## Source material
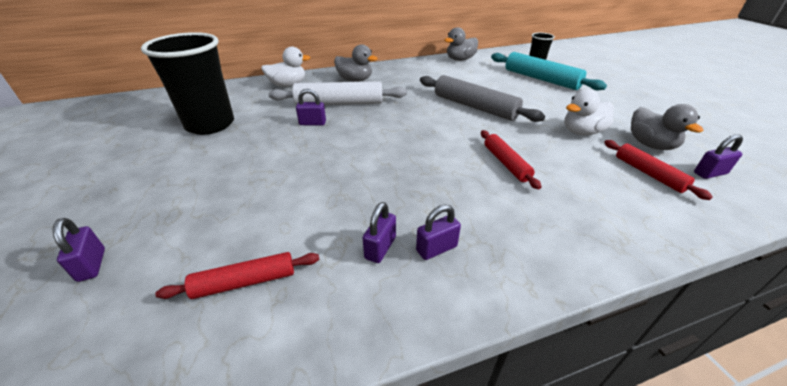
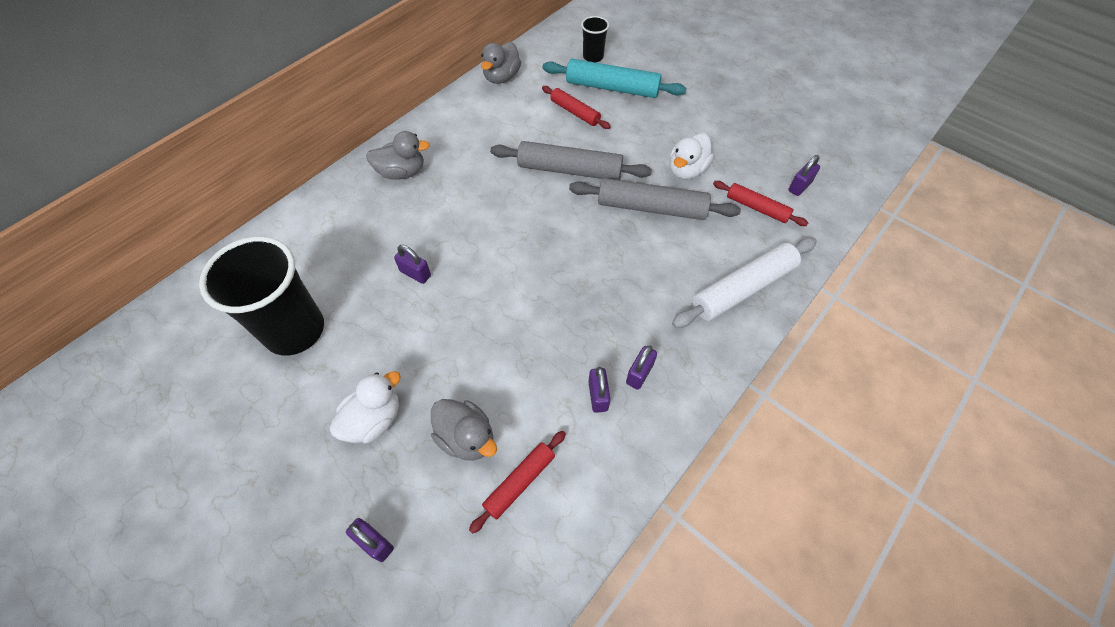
camera: 30 degrees left, 20 degrees up
white duck [261,47,311,87] -> white duck moved to [330,371,401,443]
white rolling pin [269,81,407,105] -> white rolling pin moved to [672,237,817,328]
purple padlock [296,89,326,126] -> purple padlock turned 60 degrees clockwise [394,245,431,284]
red rolling pin [481,130,541,189] -> red rolling pin moved to [542,86,611,129]
grey duck [631,104,703,150] -> grey duck moved to [431,399,497,461]
none -> grey rolling pin [569,178,741,220]

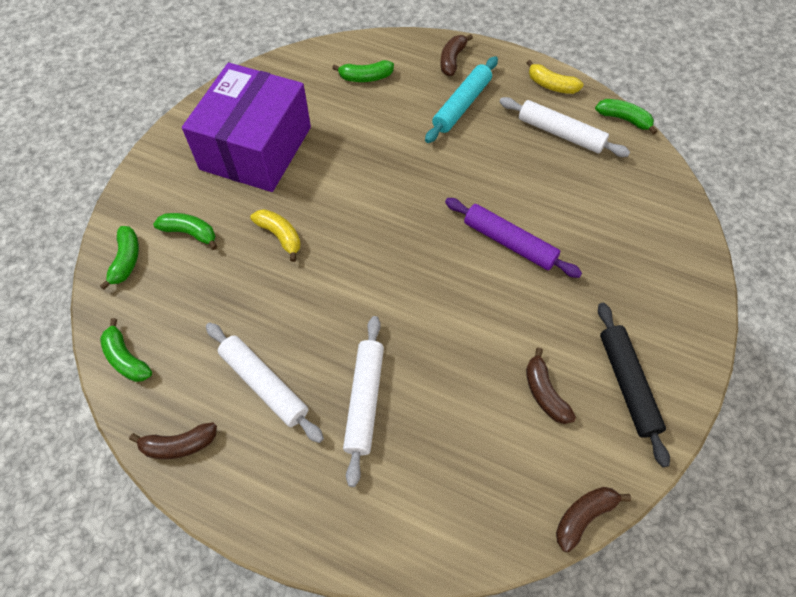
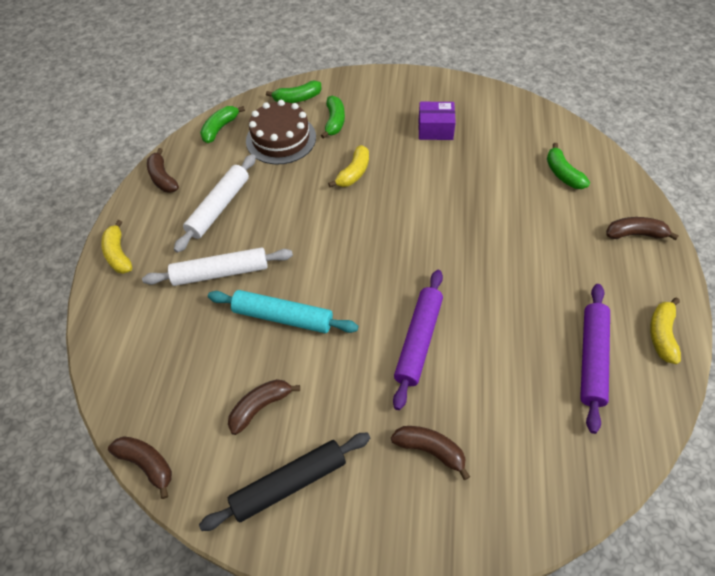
camera: 75 degrees right, 5 degrees down
purple box [182,63,311,192] -> purple box [418,102,456,140], size x0.42
turquoise rolling pin [425,56,498,143] -> turquoise rolling pin moved to [208,290,358,333]
white rolling pin [500,97,630,157] -> purple rolling pin [580,284,610,434]
green banana [595,99,657,134] -> none
none -> yellow banana [101,220,132,274]
none -> brown cake [246,100,316,165]
none -> brown banana [391,426,470,480]

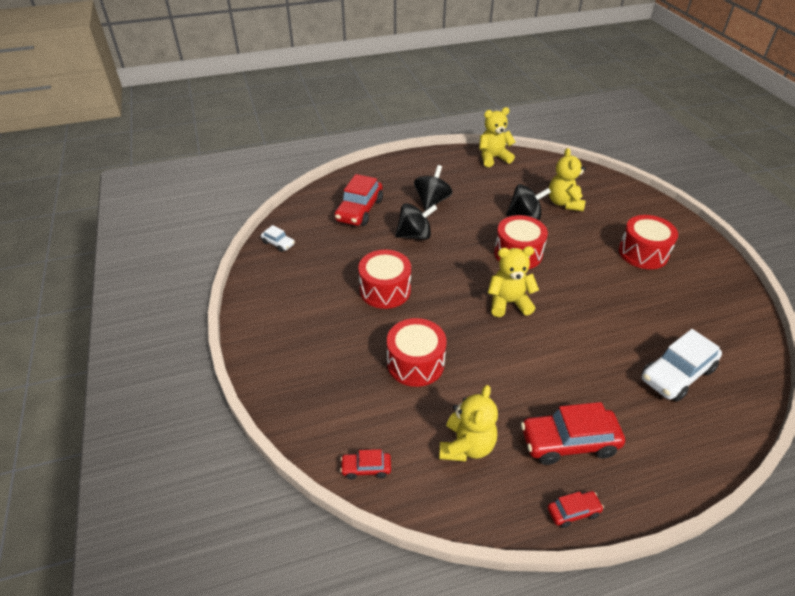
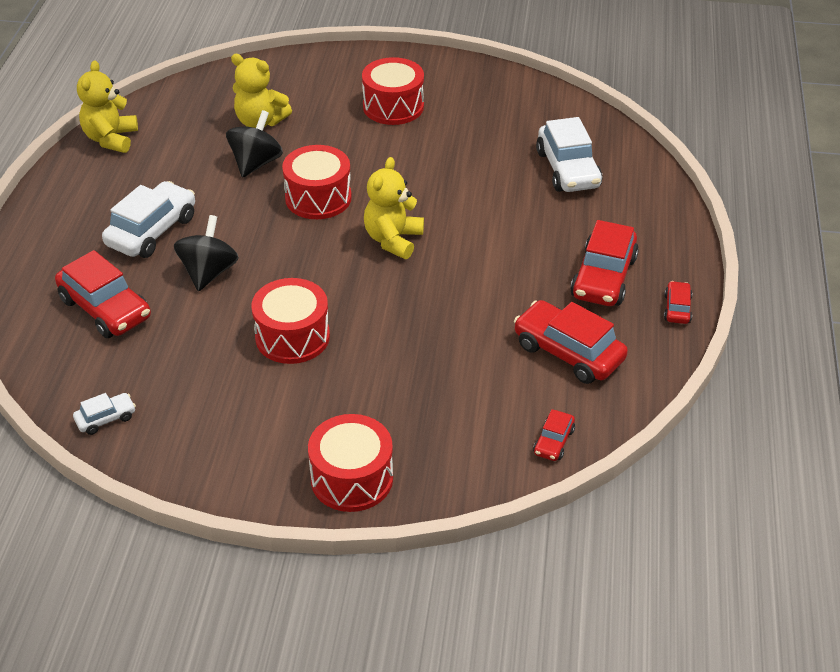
camera: 65 degrees left, 0 degrees up
red drum [387,318,446,387] -> red drum moved to [308,414,393,512]
black spinning top [414,165,453,210] -> white car [102,181,195,258]
yellow teddy bear [439,385,498,462] -> red car [514,300,628,384]

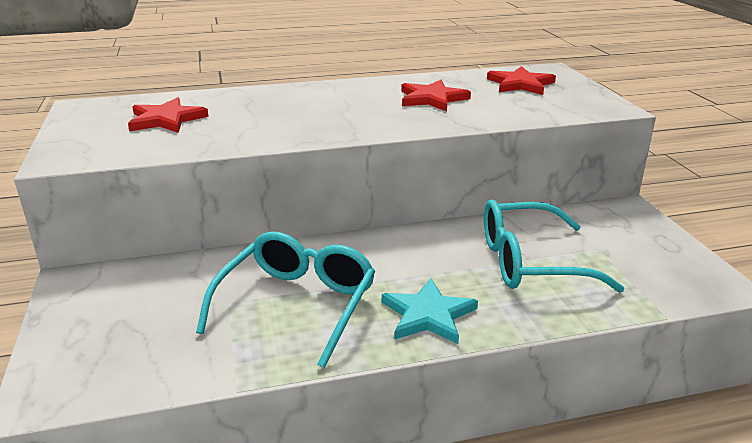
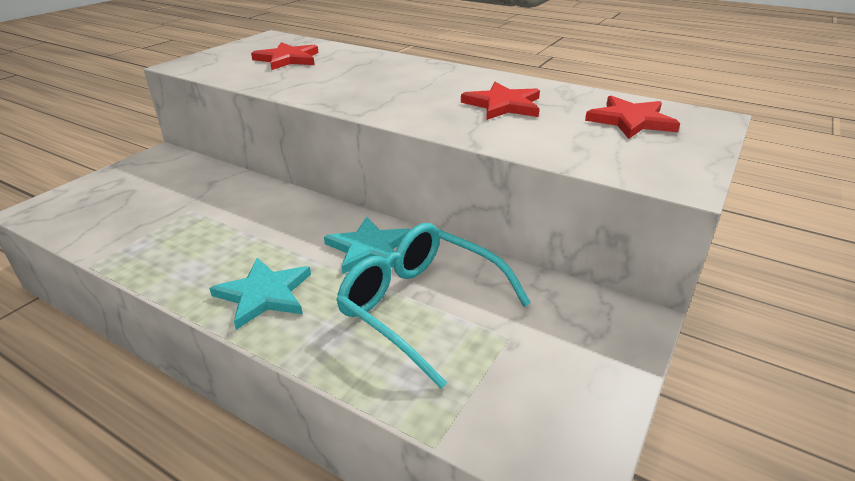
camera: 45 degrees right, 5 degrees up
turquoise glasses [196,231,375,368] -> none
none -> turquoise star [324,217,411,274]

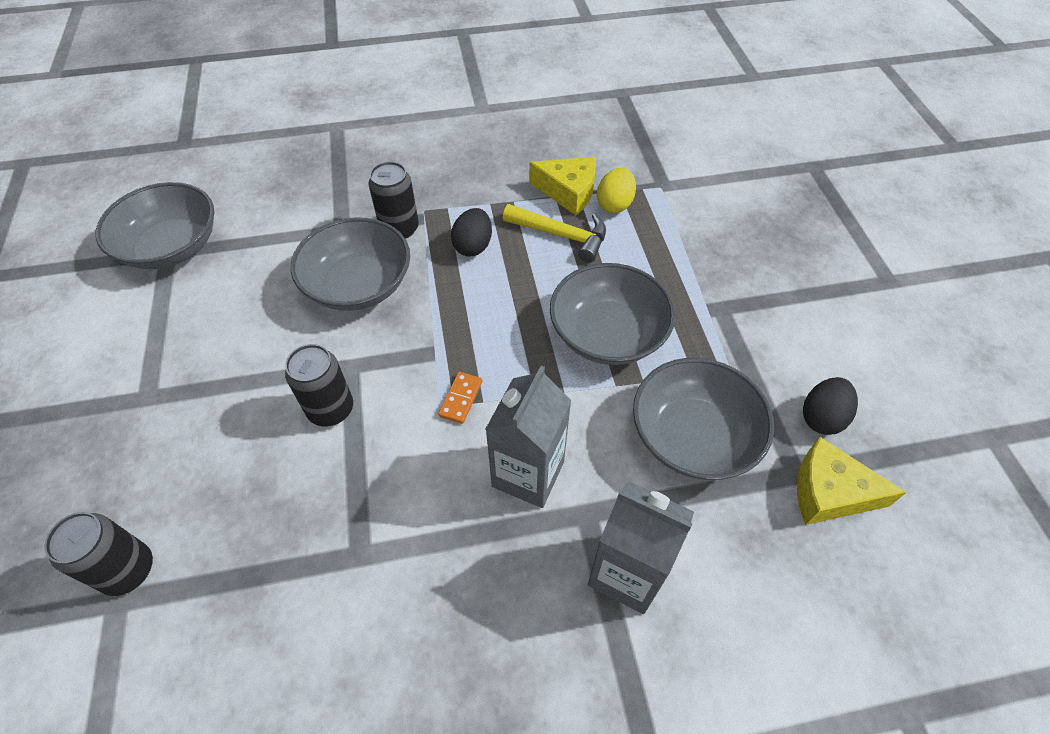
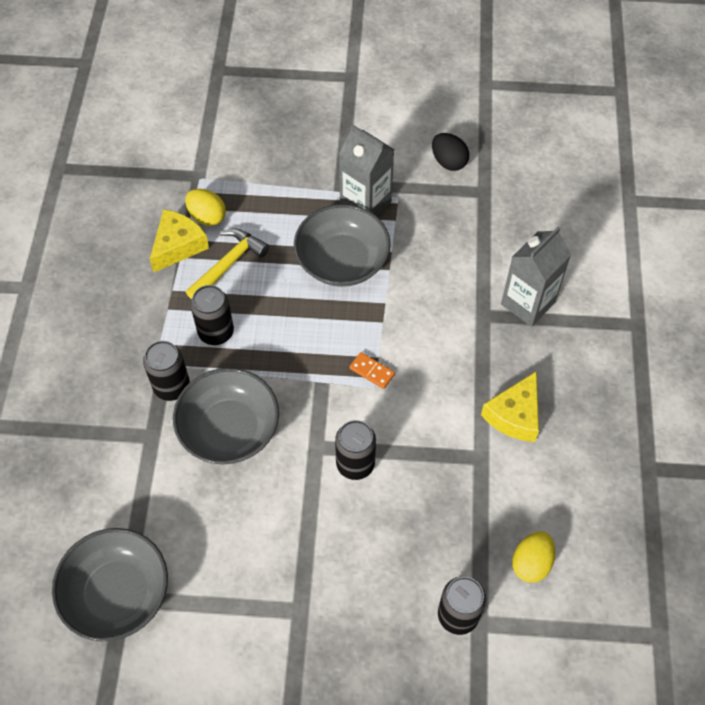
camera: 75 degrees left, 5 degrees up
black egg [451,208,492,256] -> black can [191,285,234,345]
grey carton [486,366,572,508] -> grey carton moved to [339,124,395,216]
grey bowl [633,358,774,480] -> none
yellow cheese [797,437,907,525] -> yellow cheese moved to [481,371,539,442]
none -> yellow egg [512,531,555,583]

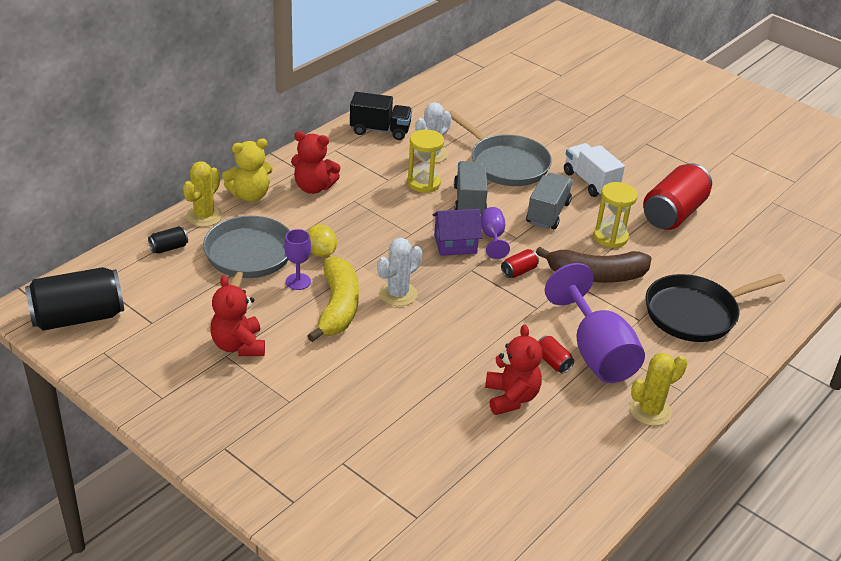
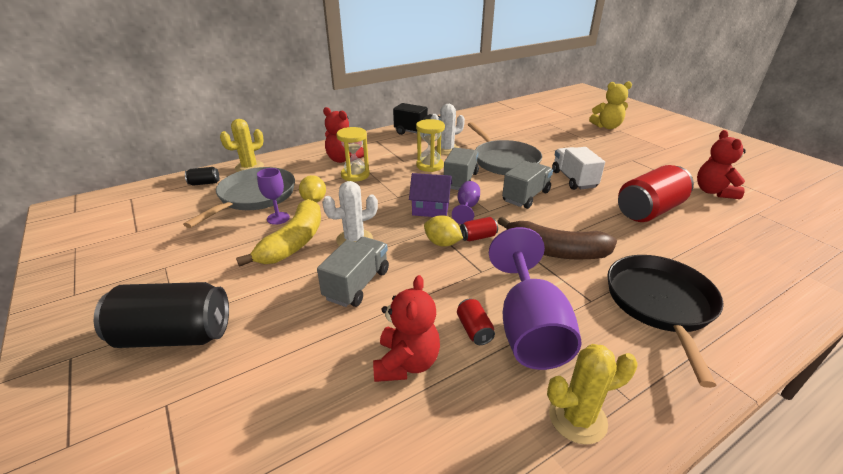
camera: 20 degrees right, 5 degrees down
black can [25,267,124,331] -> black can moved to [94,282,229,348]
red teddy bear [210,275,265,356] -> red teddy bear moved to [697,130,746,199]
yellow teddy bear [222,139,273,202] -> yellow teddy bear moved to [589,81,632,129]
yellow hourglass [593,182,638,248] -> yellow hourglass moved to [336,127,370,182]
black pan [645,274,785,342] -> black pan turned 105 degrees clockwise [607,255,724,388]
none -> grey truck [317,237,389,307]
none -> yellow lemon [424,215,463,247]

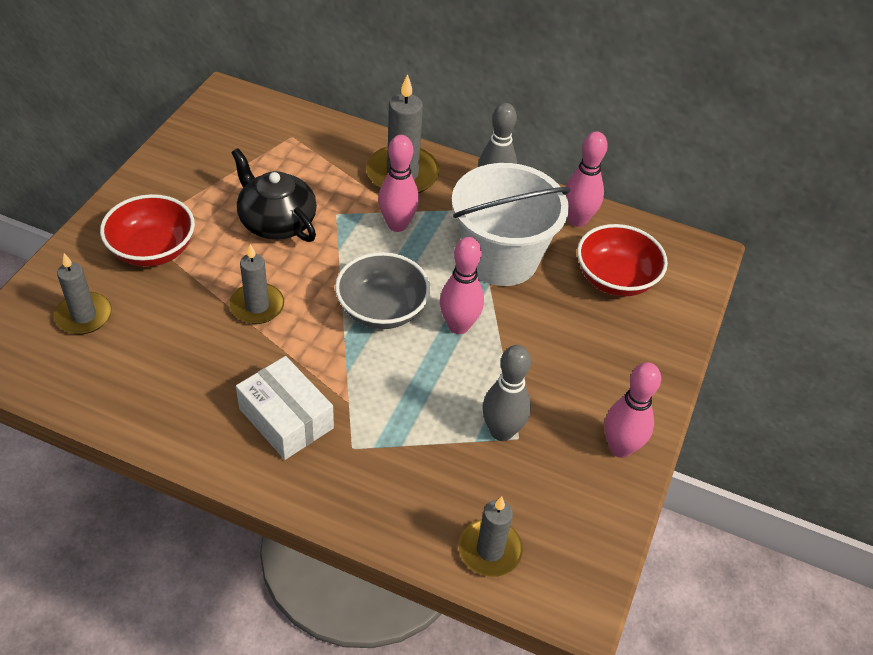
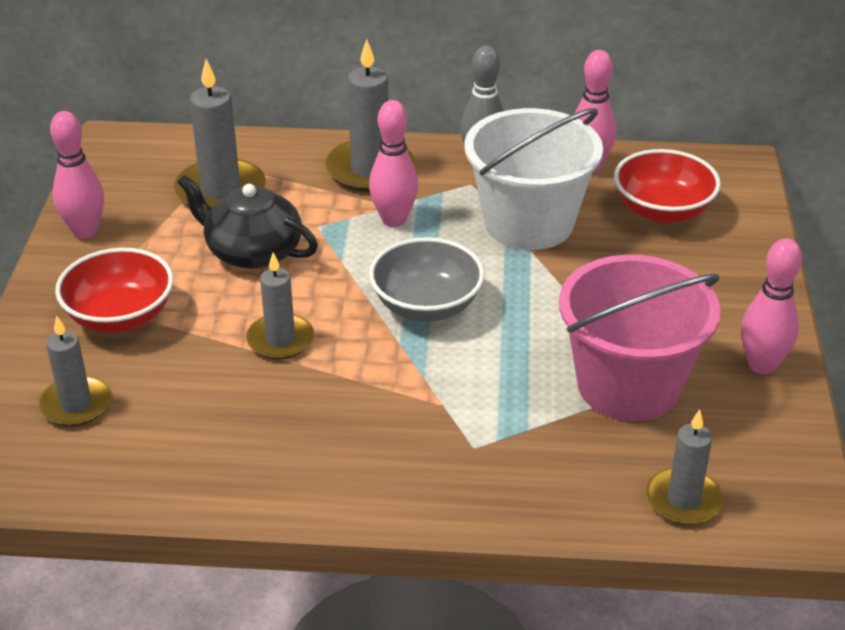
camera: 15 degrees left, 10 degrees down
white box [236,356,334,460] -> none
pink bowling pin [440,237,484,334] -> pink bowling pin moved to [50,111,104,239]
grey bowling pin [482,345,531,441] -> pink bucket [559,255,721,421]
none -> grey candle [174,59,266,207]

## Task statement
Show all lines from the listing above in which "degrees" appears.

## Written solution
camera: 30 degrees left, 20 degrees up
purple padlock [296,89,326,126] -> purple padlock turned 60 degrees clockwise [394,245,431,284]
camera: 75 degrees right, 5 degrees down
camera: 65 degrees left, 0 degrees up
camera: 45 degrees right, 5 degrees up
camera: 75 degrees left, 5 degrees up
camera: 20 degrees right, 5 degrees down
black pan [645,274,785,342] -> black pan turned 105 degrees clockwise [607,255,724,388]
camera: 15 degrees left, 10 degrees down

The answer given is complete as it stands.